**Work instructions**
Restate word for word every line from the top of the data below down through the line that holds "TOF2 pin SCL: A12 -> A4".

(Edit difference data)
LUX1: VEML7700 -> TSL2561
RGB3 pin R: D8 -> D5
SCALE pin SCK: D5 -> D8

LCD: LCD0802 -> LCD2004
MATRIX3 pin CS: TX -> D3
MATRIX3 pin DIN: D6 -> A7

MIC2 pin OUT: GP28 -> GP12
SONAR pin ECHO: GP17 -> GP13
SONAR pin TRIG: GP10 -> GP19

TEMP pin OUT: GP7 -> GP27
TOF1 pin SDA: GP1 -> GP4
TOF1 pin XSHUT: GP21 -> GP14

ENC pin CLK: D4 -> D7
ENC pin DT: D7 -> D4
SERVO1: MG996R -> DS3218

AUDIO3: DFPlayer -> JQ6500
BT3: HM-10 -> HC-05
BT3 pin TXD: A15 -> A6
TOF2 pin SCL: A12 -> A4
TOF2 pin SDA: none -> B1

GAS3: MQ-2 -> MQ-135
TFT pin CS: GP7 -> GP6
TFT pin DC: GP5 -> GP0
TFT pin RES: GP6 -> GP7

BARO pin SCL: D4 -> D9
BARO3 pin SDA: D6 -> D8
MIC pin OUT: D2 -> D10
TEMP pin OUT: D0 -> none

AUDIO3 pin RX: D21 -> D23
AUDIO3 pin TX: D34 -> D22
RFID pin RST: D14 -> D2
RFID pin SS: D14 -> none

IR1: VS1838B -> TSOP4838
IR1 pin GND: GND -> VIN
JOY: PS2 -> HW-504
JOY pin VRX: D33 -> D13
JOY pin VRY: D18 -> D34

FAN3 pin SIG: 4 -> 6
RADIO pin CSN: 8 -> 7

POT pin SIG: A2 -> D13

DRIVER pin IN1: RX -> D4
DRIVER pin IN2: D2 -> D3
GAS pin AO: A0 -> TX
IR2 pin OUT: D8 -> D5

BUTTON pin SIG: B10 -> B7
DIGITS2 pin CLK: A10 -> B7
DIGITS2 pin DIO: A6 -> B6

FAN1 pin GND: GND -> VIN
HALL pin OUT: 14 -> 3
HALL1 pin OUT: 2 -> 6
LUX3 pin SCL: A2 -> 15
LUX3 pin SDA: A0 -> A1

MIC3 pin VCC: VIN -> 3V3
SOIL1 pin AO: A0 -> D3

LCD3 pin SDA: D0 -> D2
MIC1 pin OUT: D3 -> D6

**Answer for the task**
LUX1: VEML7700 -> TSL2561
RGB3 pin R: D8 -> D5
SCALE pin SCK: D5 -> D8

LCD: LCD0802 -> LCD2004
MATRIX3 pin CS: TX -> D3
MATRIX3 pin DIN: D6 -> A7

MIC2 pin OUT: GP28 -> GP12
SONAR pin ECHO: GP17 -> GP13
SONAR pin TRIG: GP10 -> GP19

TEMP pin OUT: GP7 -> GP27
TOF1 pin SDA: GP1 -> GP4
TOF1 pin XSHUT: GP21 -> GP14

ENC pin CLK: D4 -> D7
ENC pin DT: D7 -> D4
SERVO1: MG996R -> DS3218

AUDIO3: DFPlayer -> JQ6500
BT3: HM-10 -> HC-05
BT3 pin TXD: A15 -> A6
TOF2 pin SCL: A12 -> A4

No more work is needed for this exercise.